*TASK OBJECTIVE*. Please return all records verbatim, no pictures.

# # # #

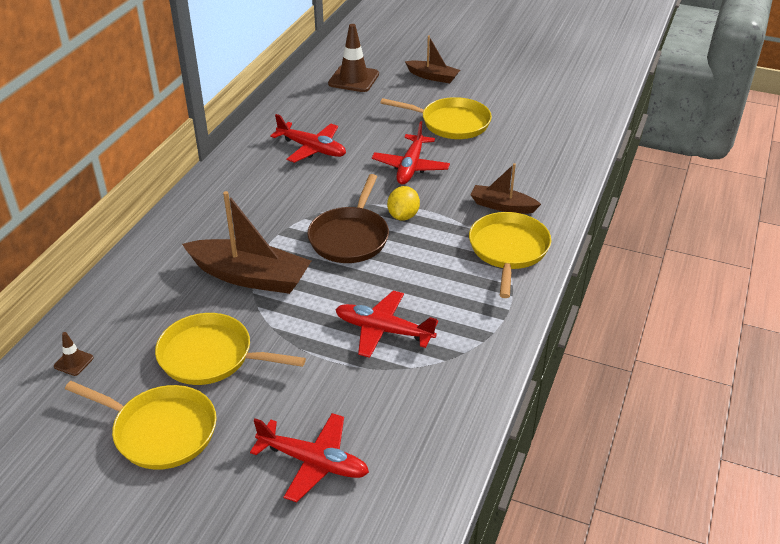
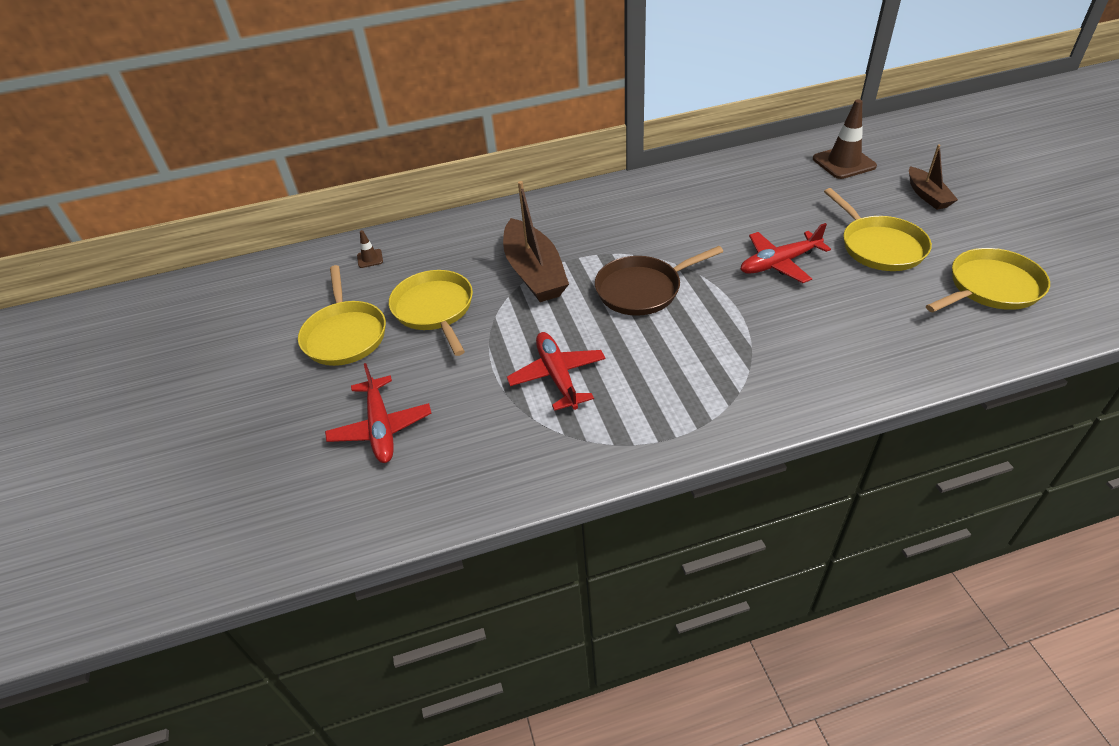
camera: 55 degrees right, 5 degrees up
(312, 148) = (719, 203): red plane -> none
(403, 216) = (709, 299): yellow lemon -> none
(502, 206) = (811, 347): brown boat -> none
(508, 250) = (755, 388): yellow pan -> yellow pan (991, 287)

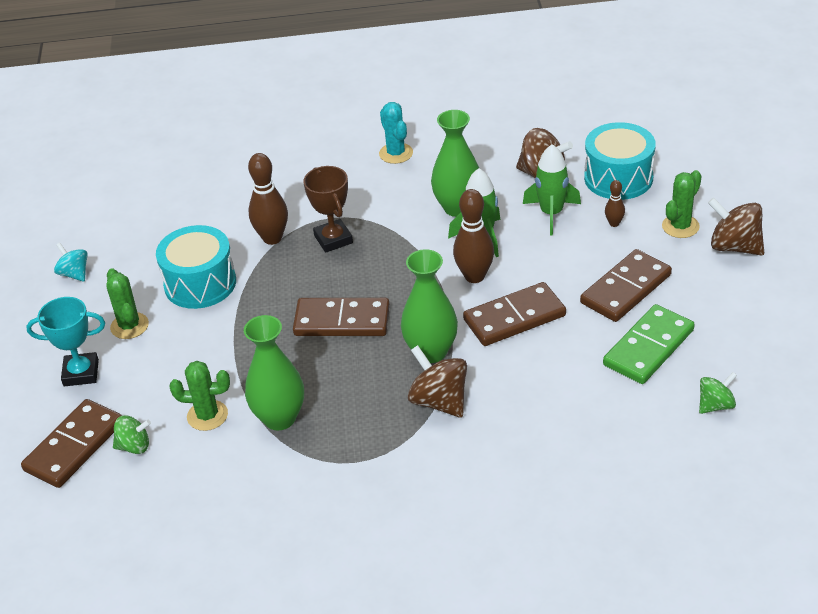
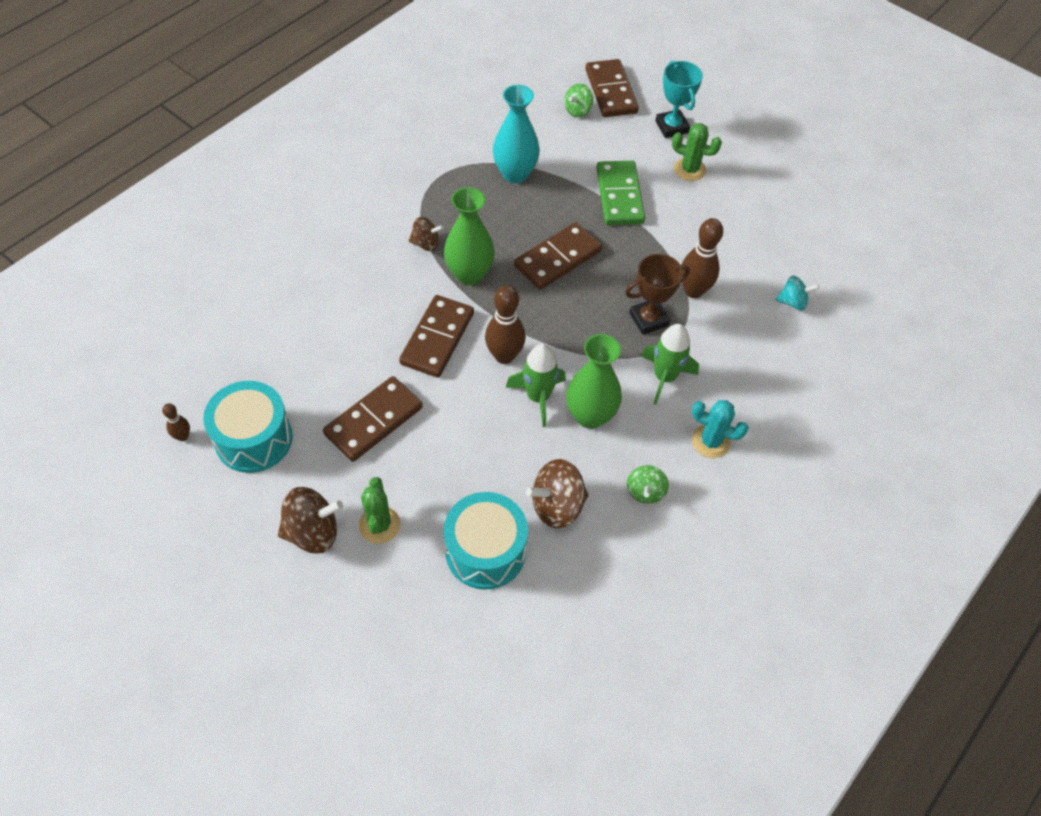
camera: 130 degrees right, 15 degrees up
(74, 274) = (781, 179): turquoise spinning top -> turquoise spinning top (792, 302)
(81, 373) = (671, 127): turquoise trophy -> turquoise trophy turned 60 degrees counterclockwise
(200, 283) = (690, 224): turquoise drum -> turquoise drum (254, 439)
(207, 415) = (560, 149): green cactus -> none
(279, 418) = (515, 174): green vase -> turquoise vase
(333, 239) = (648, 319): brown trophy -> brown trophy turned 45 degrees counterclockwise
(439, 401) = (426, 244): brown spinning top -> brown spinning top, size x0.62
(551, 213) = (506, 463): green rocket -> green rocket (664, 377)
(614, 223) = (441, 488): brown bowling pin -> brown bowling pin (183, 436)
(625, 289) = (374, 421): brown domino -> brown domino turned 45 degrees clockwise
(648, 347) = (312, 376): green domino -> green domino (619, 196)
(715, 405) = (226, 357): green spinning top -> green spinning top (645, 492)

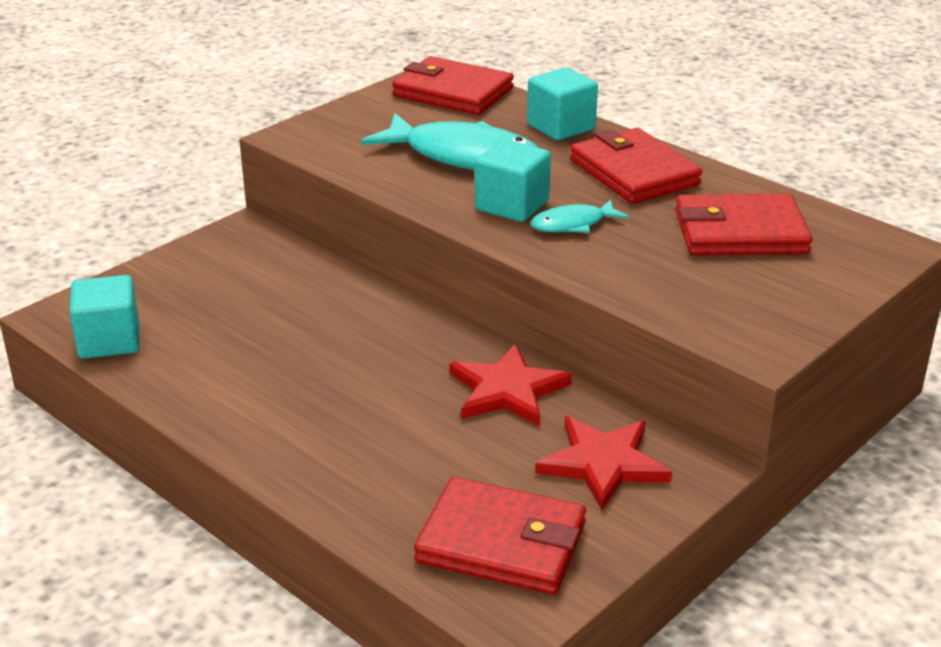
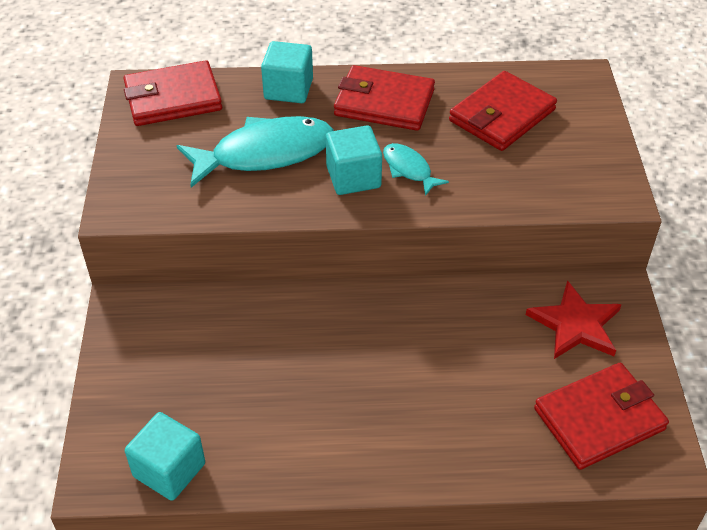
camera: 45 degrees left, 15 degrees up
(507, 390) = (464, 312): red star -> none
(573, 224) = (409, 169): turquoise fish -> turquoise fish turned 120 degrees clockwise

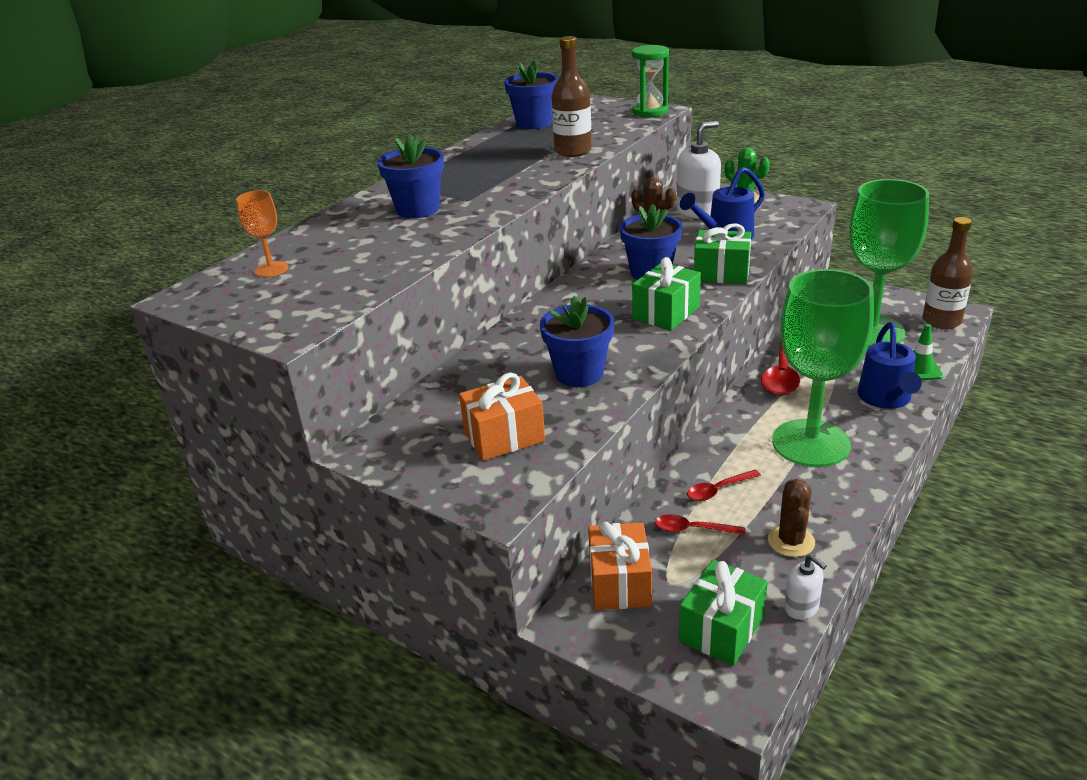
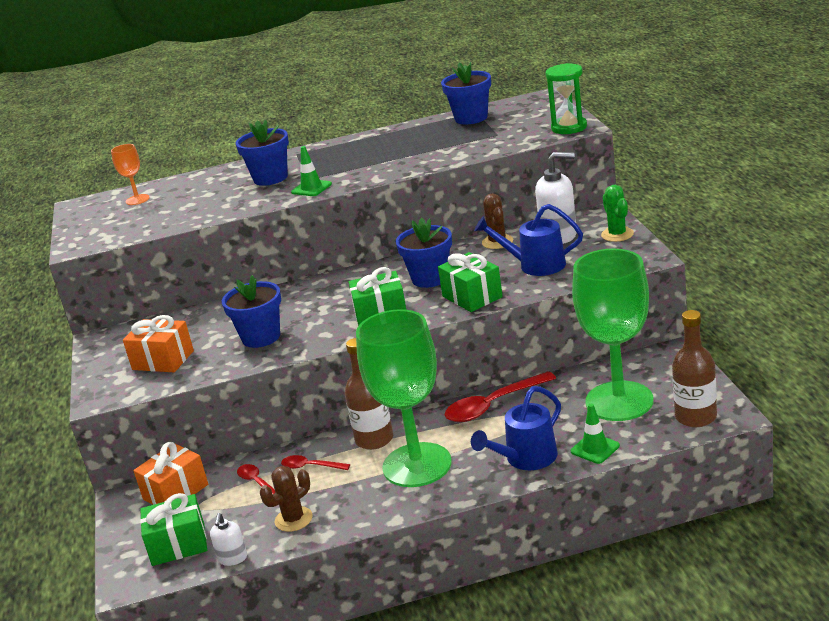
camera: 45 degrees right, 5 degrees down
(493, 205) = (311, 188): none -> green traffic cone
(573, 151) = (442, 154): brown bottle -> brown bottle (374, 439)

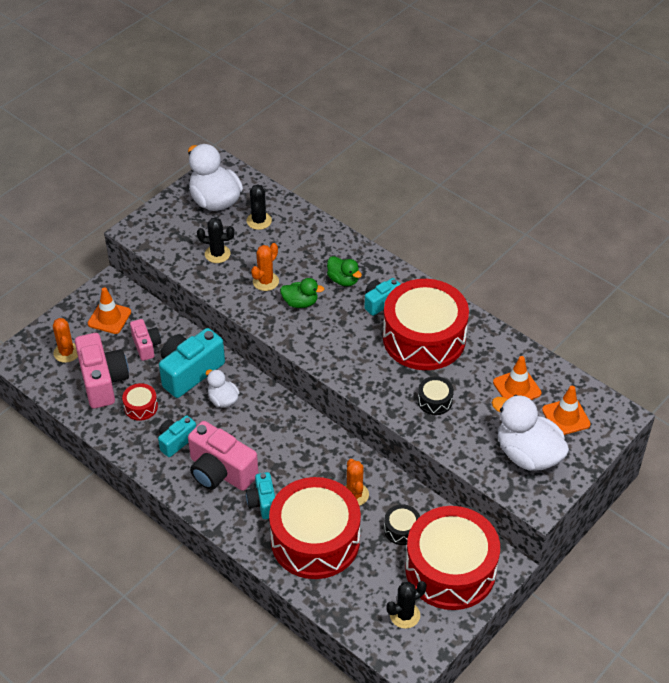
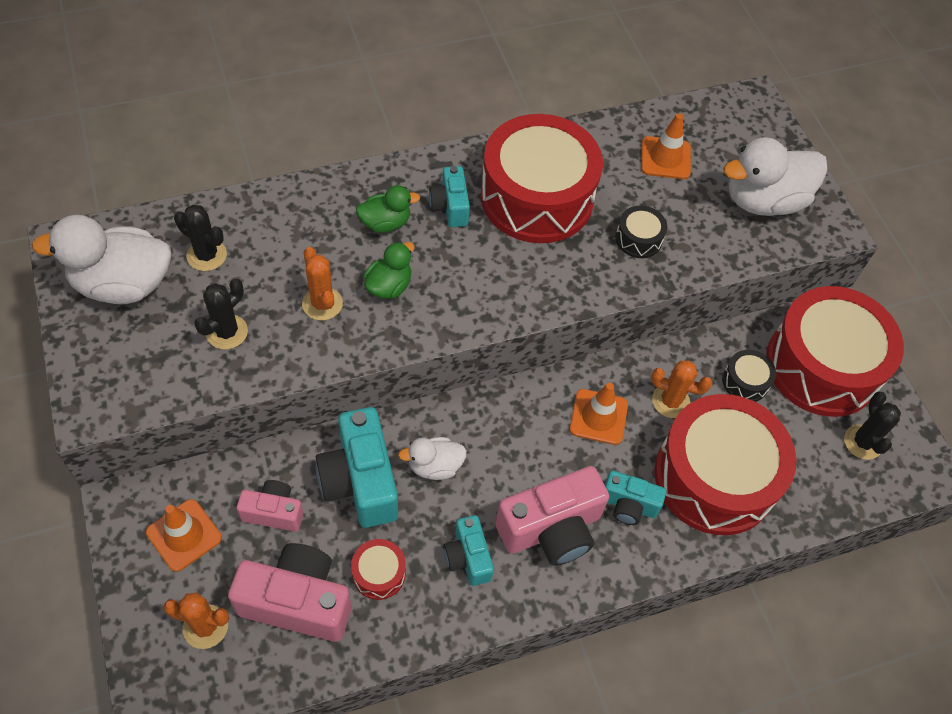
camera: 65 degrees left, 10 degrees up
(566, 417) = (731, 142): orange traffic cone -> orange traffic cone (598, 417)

# # # #

*REPLY*.
camera: 55 degrees right, 5 degrees up
(312, 148) = (719, 203): red plane -> none
(403, 216) = (709, 299): yellow lemon -> none
(502, 206) = (811, 347): brown boat -> none
(508, 250) = (755, 388): yellow pan -> yellow pan (991, 287)

camera: 130 degrees right, 15 degrees up
(74, 274) = (781, 179): turquoise spinning top -> turquoise spinning top (792, 302)
(81, 373) = (671, 127): turquoise trophy -> turquoise trophy turned 60 degrees counterclockwise
(200, 283) = (690, 224): turquoise drum -> turquoise drum (254, 439)
(207, 415) = (560, 149): green cactus -> none
(279, 418) = (515, 174): green vase -> turquoise vase
(333, 239) = (648, 319): brown trophy -> brown trophy turned 45 degrees counterclockwise
(439, 401) = (426, 244): brown spinning top -> brown spinning top, size x0.62
(551, 213) = (506, 463): green rocket -> green rocket (664, 377)
(614, 223) = (441, 488): brown bowling pin -> brown bowling pin (183, 436)
(625, 289) = (374, 421): brown domino -> brown domino turned 45 degrees clockwise
(648, 347) = (312, 376): green domino -> green domino (619, 196)
(715, 405) = (226, 357): green spinning top -> green spinning top (645, 492)

camera: 45 degrees left, 15 degrees up
(507, 390) = (464, 312): red star -> none
(573, 224) = (409, 169): turquoise fish -> turquoise fish turned 120 degrees clockwise

camera: 45 degrees right, 5 degrees down
(493, 205) = (311, 188): none -> green traffic cone
(573, 151) = (442, 154): brown bottle -> brown bottle (374, 439)

camera: 65 degrees left, 10 degrees up
(566, 417) = (731, 142): orange traffic cone -> orange traffic cone (598, 417)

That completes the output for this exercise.